[[ Records to process, beginning ]]

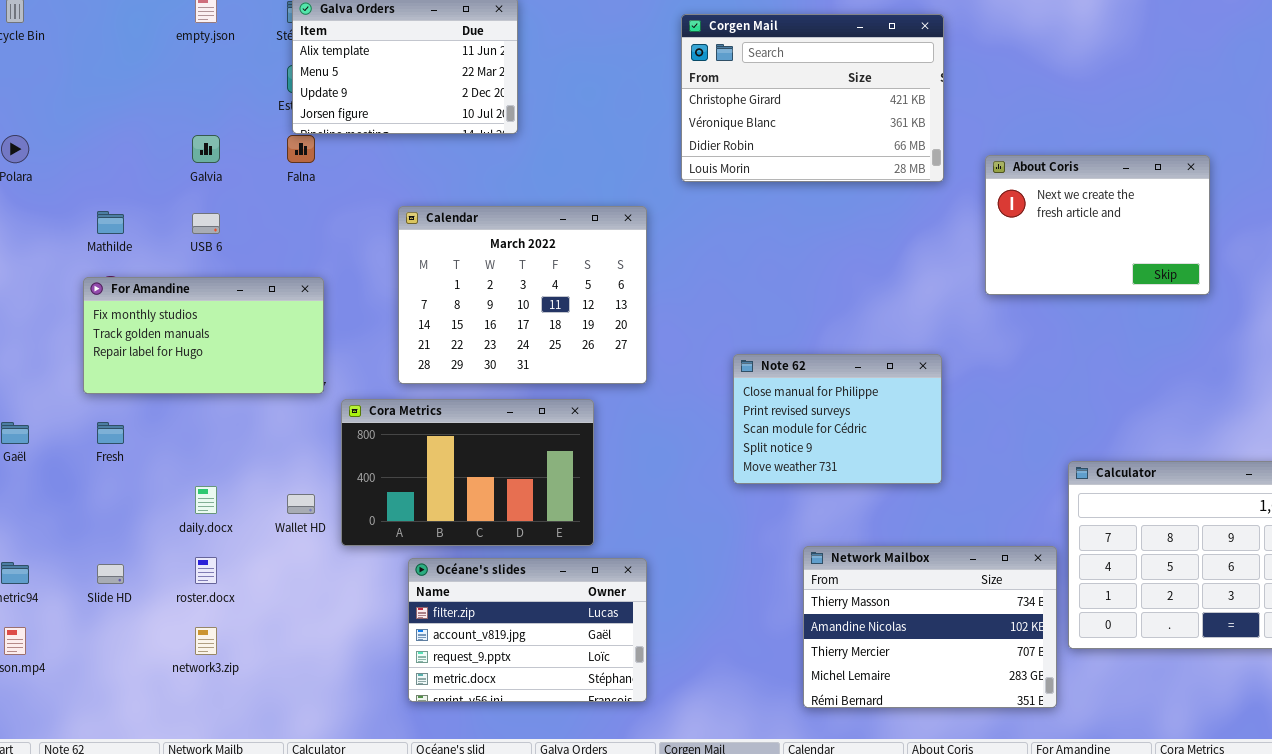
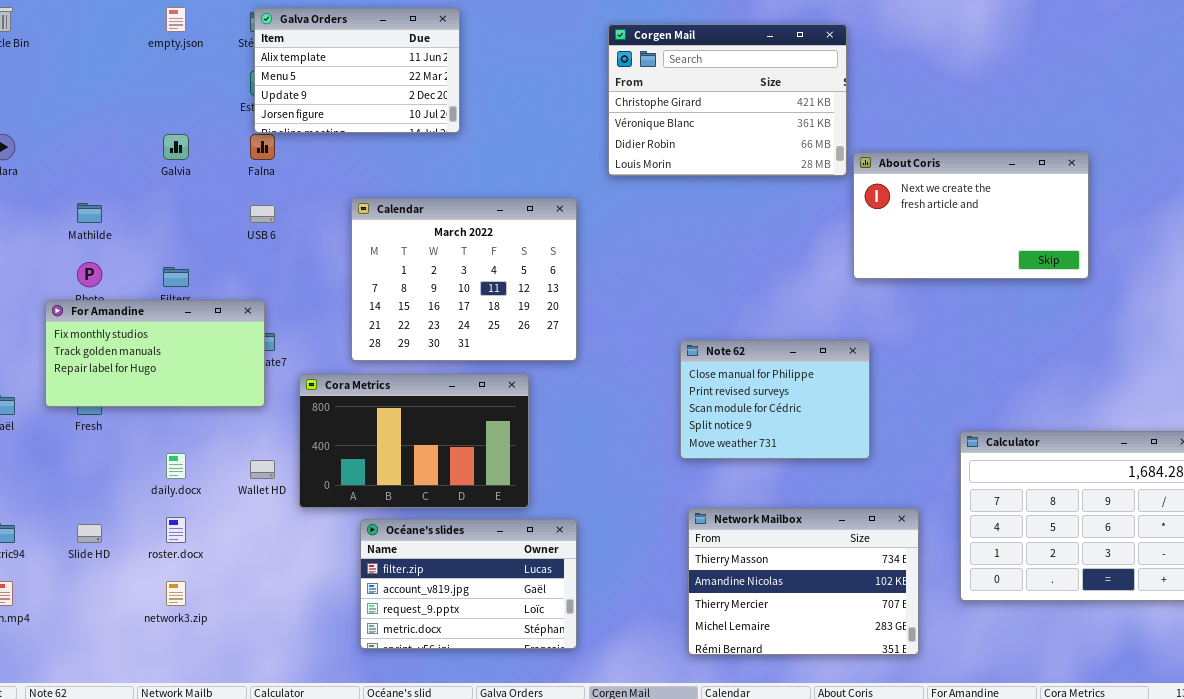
About Coris: [985,155,1210,295] -> [853,152,1089,279], resized
USB 6: [192,213,220,234] -> [250,205,275,223], moved
For Amandine: [83,277,324,394] -> [45,300,265,407], moved
Note 62: [733,354,942,484] -> [680,340,870,459], moved
Network Mailbox: [803,546,1057,708] -> [688,508,919,655], moved

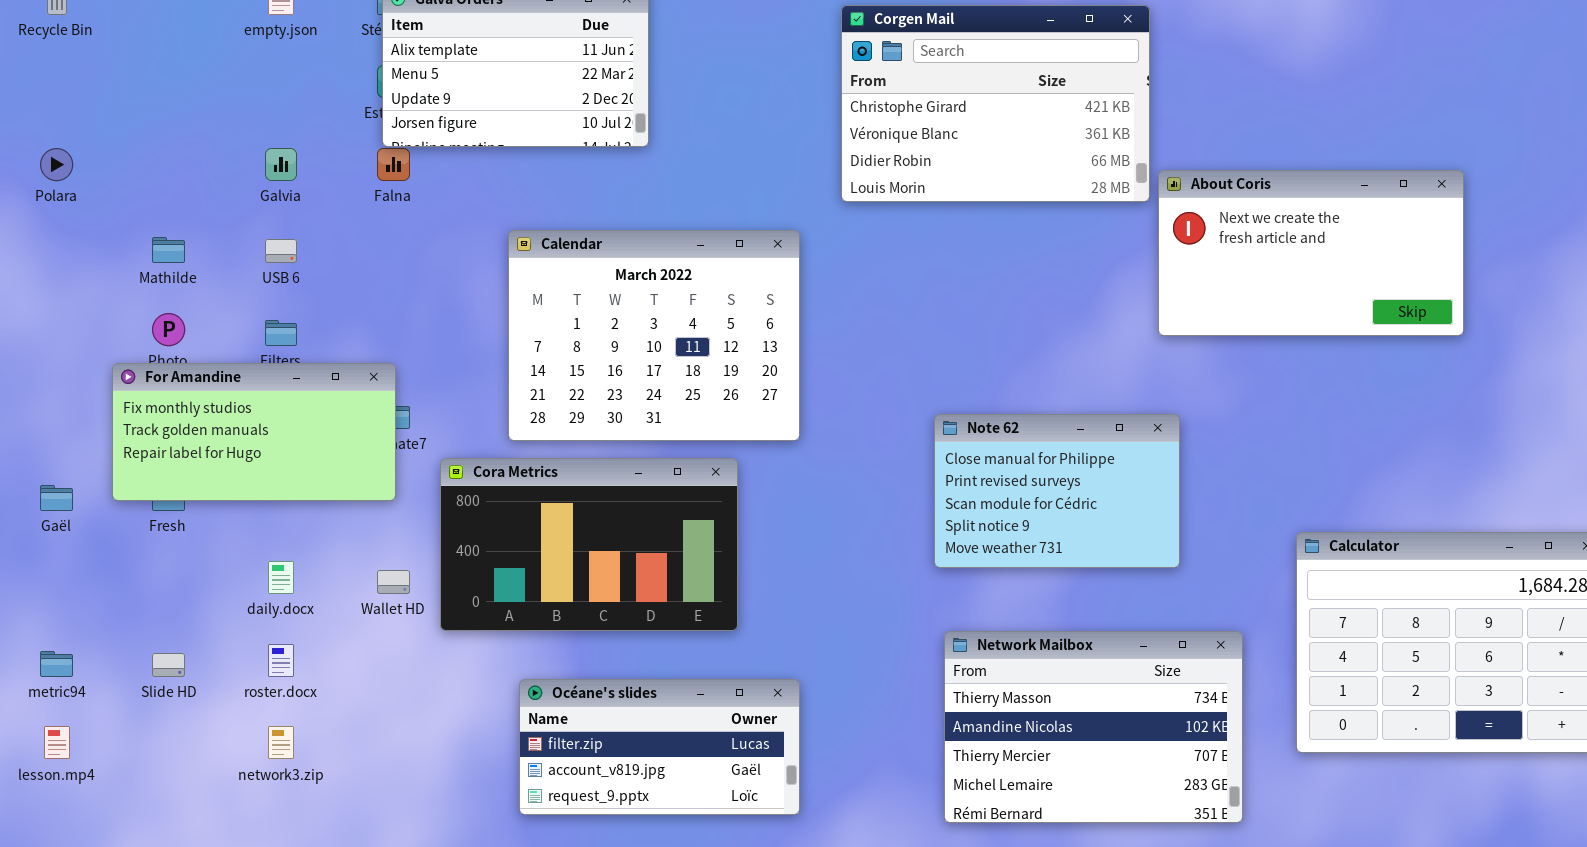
USB 6: [250,205,275,223] -> [265,239,297,263], moved
Océane's slides: [360,519,577,649] -> [519,679,800,815], resized

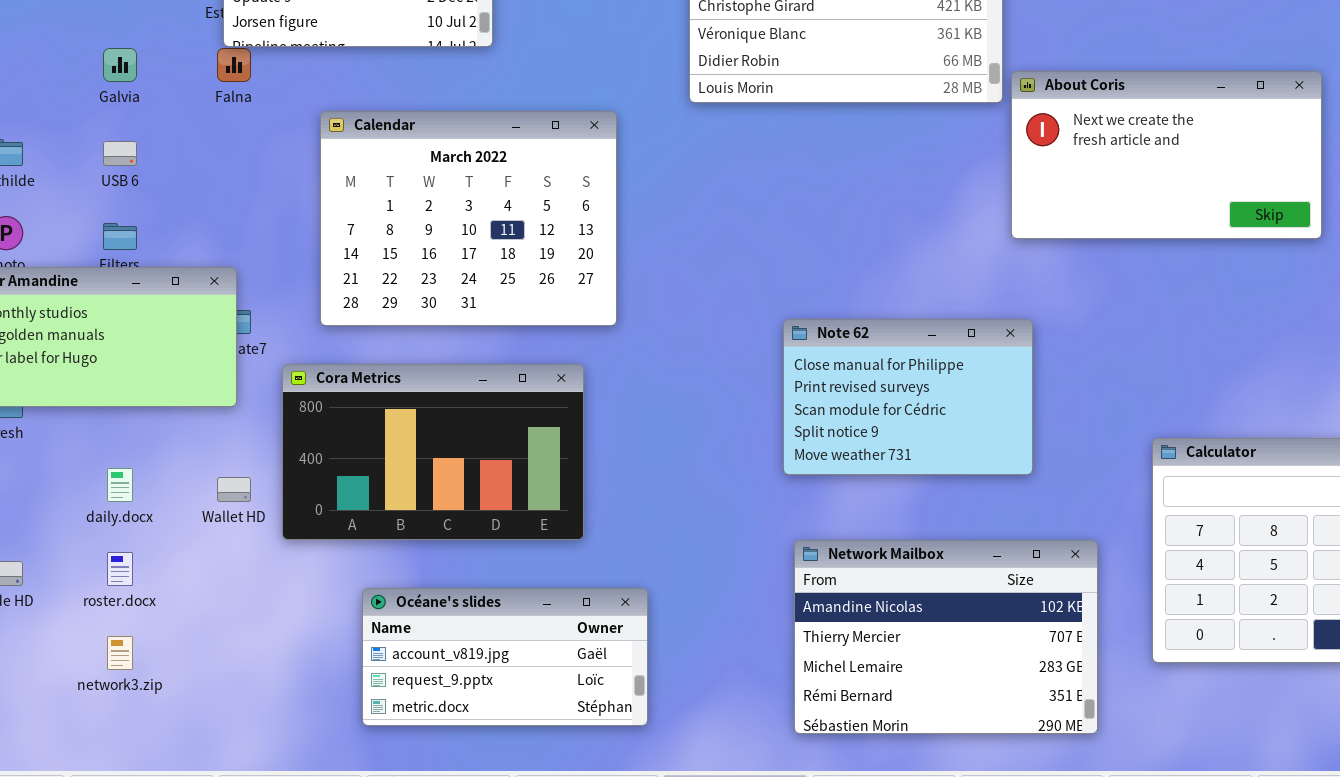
Calendar: [508,230,800,441] -> [320,111,617,326], moved
Network Mailbox: [944,631,1243,823] -> [794,540,1098,734], scrolled down 1 row
Océane's slides: [519,679,800,815] -> [362,588,648,726], scrolled down 1 row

[[ Records to process, end ]]

- What you will do
Write the lines out exactly, beginning at the line that holds "USB 6: [250,205,275,223]" and stopping after the last line of the entries; include no pictures.

- Response below
USB 6: [250,205,275,223] -> [265,239,297,263], moved
Océane's slides: [360,519,577,649] -> [519,679,800,815], resized

Calendar: [508,230,800,441] -> [320,111,617,326], moved
Network Mailbox: [944,631,1243,823] -> [794,540,1098,734], scrolled down 1 row
Océane's slides: [519,679,800,815] -> [362,588,648,726], scrolled down 1 row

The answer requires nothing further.